■ **What is expected**
Below are some records. Return exactly their lines from the one containing "green camera: 0 -> 1" through the one containing "yellow camera: 8 -> 12", and drop the pictures.

——————

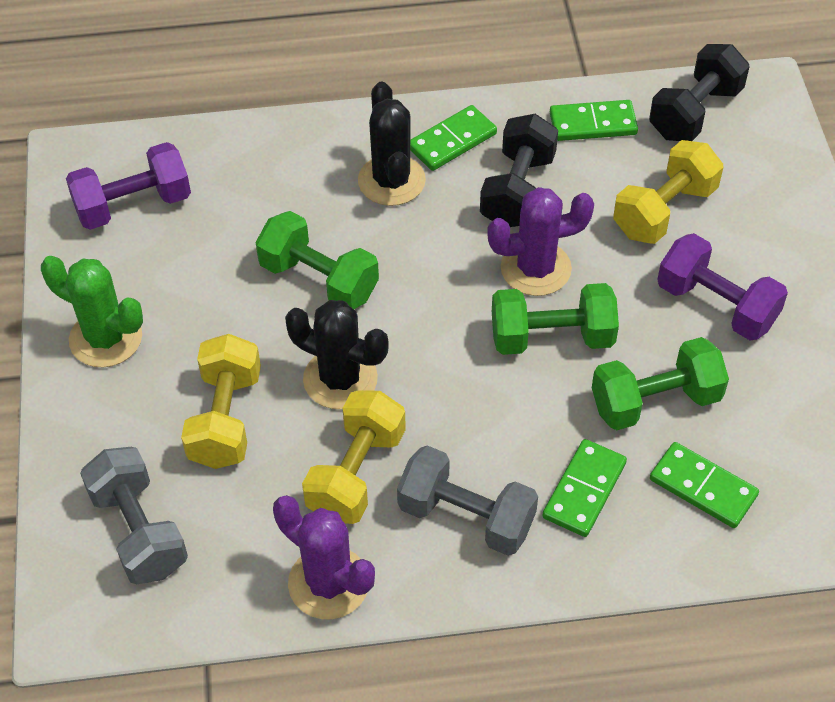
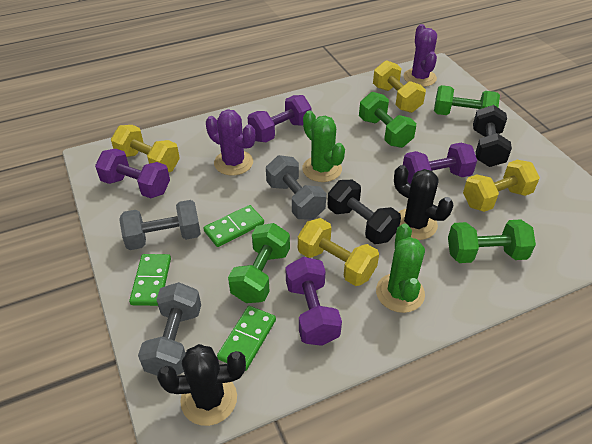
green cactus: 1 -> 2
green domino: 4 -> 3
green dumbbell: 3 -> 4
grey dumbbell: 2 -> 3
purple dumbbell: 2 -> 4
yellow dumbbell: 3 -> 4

——————

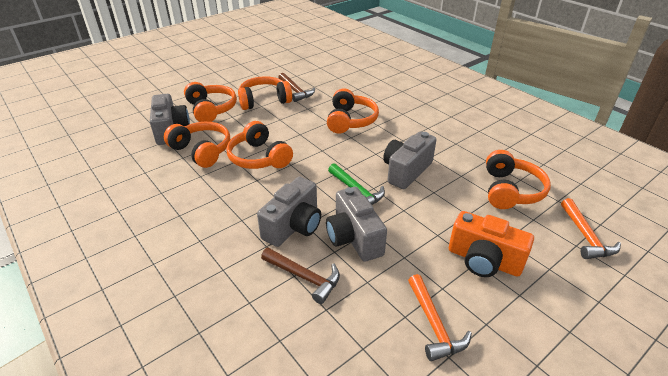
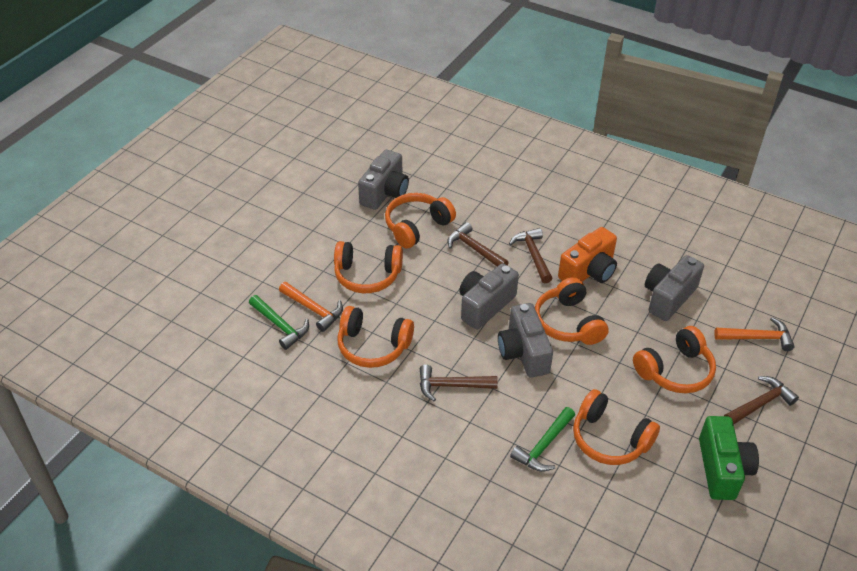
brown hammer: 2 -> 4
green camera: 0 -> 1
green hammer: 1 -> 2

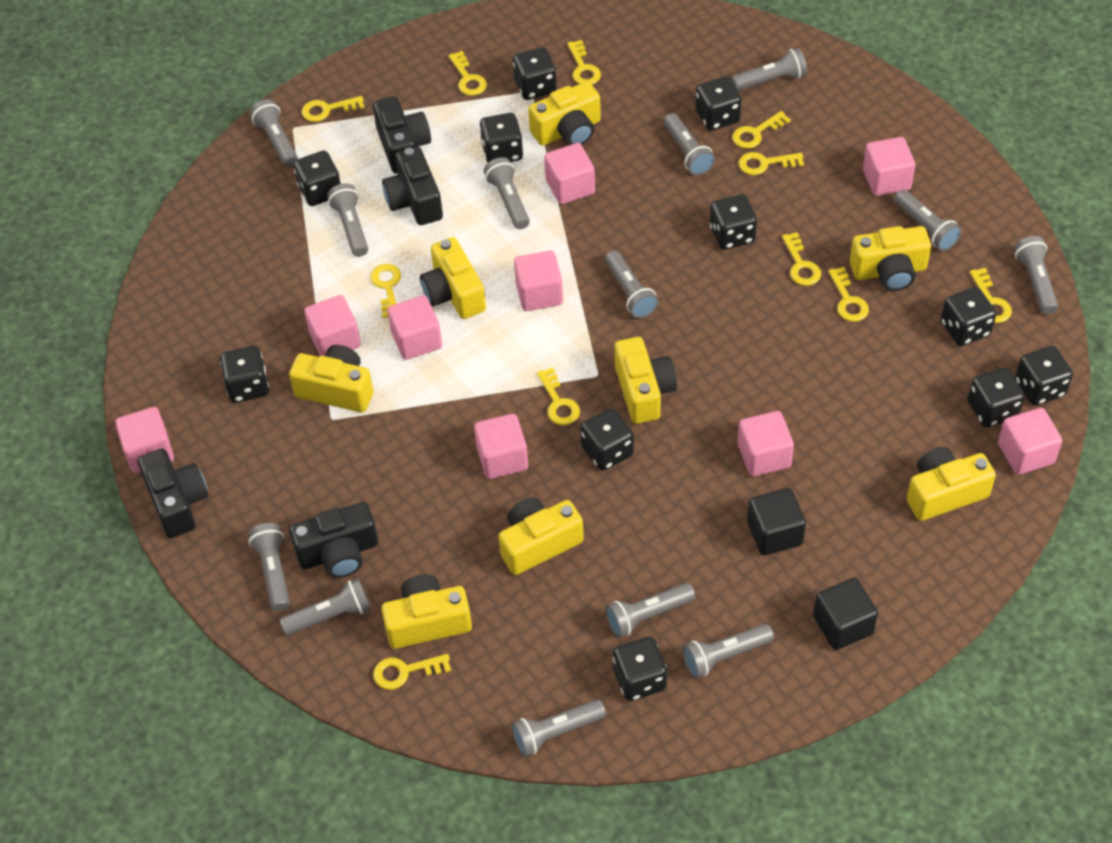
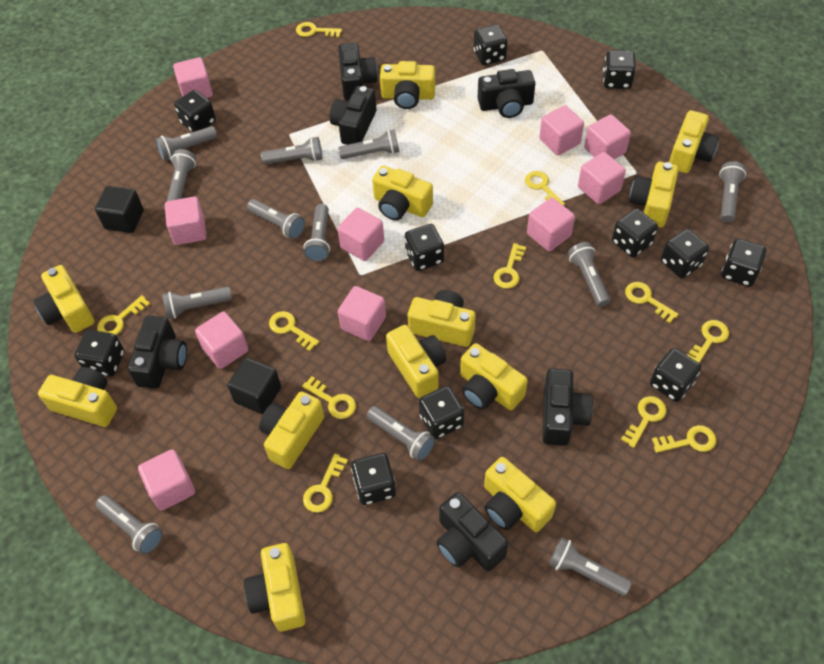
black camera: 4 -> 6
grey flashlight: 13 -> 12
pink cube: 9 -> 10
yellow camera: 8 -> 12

——————

■ **Response area**
green camera: 0 -> 1
green hammer: 1 -> 2

black camera: 4 -> 6
grey flashlight: 13 -> 12
pink cube: 9 -> 10
yellow camera: 8 -> 12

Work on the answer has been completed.